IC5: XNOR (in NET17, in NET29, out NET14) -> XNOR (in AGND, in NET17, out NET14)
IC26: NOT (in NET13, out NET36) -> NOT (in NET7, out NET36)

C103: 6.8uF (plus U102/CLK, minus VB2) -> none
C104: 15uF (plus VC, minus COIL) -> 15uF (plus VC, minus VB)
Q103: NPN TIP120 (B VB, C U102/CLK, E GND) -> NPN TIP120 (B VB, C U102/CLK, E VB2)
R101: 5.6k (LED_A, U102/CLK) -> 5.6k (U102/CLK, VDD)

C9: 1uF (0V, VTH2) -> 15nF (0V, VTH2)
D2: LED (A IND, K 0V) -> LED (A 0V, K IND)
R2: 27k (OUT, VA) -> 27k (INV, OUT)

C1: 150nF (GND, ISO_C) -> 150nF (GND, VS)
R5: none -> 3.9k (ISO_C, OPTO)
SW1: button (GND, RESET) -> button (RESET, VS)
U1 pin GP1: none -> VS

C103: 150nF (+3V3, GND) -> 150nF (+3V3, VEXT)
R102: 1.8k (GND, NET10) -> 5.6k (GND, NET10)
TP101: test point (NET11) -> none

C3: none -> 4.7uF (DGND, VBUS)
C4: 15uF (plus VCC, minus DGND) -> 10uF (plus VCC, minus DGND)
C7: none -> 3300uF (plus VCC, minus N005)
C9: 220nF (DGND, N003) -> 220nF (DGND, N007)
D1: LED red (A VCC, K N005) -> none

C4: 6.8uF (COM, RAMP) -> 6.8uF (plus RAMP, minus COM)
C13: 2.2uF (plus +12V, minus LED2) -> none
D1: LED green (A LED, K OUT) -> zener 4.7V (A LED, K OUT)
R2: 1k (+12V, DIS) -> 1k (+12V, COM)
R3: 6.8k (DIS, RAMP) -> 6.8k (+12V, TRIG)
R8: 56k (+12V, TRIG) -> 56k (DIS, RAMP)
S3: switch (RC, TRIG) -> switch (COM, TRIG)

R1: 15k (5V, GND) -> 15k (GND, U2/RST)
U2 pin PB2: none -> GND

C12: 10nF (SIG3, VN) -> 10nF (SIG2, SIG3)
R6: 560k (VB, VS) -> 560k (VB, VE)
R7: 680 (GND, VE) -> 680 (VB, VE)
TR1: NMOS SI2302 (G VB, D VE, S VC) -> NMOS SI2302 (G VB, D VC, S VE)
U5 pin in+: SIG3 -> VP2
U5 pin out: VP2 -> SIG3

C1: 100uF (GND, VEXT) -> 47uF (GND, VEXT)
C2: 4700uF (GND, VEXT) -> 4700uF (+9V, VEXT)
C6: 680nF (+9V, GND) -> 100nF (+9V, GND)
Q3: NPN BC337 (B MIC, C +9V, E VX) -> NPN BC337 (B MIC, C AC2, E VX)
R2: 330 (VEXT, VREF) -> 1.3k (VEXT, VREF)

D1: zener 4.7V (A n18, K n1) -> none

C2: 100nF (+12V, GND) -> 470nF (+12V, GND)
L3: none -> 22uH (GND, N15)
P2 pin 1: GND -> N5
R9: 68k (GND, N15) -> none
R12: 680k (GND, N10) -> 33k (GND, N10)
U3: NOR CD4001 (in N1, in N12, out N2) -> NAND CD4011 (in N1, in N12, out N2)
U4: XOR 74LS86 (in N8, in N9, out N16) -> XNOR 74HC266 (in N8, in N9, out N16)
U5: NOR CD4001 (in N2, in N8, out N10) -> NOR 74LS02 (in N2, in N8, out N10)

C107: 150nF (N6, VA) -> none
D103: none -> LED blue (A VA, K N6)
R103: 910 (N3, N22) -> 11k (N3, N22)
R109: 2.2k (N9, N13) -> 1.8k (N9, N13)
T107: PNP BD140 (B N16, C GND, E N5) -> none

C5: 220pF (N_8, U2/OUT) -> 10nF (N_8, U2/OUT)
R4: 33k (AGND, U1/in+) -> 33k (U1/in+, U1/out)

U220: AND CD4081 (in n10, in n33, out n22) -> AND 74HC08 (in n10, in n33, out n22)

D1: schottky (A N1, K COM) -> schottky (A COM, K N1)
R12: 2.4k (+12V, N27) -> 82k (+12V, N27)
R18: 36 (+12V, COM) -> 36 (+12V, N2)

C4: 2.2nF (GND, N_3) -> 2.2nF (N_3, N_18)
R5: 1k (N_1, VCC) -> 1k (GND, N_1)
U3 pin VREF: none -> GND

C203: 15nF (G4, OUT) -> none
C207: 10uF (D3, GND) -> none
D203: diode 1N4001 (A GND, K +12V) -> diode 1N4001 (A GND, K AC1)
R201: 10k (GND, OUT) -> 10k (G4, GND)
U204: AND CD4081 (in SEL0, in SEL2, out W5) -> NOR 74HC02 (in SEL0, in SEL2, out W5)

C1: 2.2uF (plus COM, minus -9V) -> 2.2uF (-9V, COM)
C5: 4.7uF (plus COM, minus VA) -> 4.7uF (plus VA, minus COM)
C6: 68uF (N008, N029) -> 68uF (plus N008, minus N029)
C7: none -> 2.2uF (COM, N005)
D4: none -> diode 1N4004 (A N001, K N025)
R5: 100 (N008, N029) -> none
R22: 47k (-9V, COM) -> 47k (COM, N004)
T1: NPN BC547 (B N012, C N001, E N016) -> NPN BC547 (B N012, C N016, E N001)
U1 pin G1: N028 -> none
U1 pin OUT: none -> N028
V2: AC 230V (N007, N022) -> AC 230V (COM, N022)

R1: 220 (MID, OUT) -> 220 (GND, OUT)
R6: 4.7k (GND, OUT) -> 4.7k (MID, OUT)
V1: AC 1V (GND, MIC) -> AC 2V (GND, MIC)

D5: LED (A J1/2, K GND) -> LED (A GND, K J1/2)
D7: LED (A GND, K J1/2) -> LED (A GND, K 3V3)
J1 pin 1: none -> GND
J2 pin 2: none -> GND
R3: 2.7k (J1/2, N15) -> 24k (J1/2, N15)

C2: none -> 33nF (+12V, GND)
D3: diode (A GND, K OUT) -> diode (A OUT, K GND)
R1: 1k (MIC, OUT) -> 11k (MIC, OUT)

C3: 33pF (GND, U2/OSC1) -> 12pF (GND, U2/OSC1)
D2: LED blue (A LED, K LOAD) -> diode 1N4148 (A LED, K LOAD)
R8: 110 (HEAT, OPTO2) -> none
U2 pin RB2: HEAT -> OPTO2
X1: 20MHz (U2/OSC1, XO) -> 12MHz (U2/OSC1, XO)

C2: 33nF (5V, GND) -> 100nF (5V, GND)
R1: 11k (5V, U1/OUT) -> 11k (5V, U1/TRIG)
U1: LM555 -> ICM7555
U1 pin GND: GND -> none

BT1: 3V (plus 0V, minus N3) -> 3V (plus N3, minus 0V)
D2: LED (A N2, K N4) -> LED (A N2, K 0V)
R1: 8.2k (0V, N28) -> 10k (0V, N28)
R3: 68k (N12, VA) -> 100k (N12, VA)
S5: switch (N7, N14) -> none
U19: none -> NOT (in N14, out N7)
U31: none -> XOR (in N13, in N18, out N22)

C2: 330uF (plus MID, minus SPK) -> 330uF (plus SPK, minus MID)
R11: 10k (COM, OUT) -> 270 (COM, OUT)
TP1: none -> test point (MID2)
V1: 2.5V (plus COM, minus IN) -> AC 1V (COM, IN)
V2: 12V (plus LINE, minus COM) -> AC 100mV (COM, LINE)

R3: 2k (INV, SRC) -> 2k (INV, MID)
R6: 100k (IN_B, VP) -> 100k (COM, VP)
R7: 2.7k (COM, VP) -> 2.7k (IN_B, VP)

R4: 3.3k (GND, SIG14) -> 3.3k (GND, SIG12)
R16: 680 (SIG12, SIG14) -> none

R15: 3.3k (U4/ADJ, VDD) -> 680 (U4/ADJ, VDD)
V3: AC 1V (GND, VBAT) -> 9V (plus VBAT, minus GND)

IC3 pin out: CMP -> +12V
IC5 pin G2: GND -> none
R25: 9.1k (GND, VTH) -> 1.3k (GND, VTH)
________________________
Set down, exactly as they stand above, the lines starting with the line with "C103: 6.8uF (plus" and going on through the line with "U1 pin GP1: none -> VS", and no others.

# EXERCISE RESPONSE
C103: 6.8uF (plus U102/CLK, minus VB2) -> none
C104: 15uF (plus VC, minus COIL) -> 15uF (plus VC, minus VB)
Q103: NPN TIP120 (B VB, C U102/CLK, E GND) -> NPN TIP120 (B VB, C U102/CLK, E VB2)
R101: 5.6k (LED_A, U102/CLK) -> 5.6k (U102/CLK, VDD)

C9: 1uF (0V, VTH2) -> 15nF (0V, VTH2)
D2: LED (A IND, K 0V) -> LED (A 0V, K IND)
R2: 27k (OUT, VA) -> 27k (INV, OUT)

C1: 150nF (GND, ISO_C) -> 150nF (GND, VS)
R5: none -> 3.9k (ISO_C, OPTO)
SW1: button (GND, RESET) -> button (RESET, VS)
U1 pin GP1: none -> VS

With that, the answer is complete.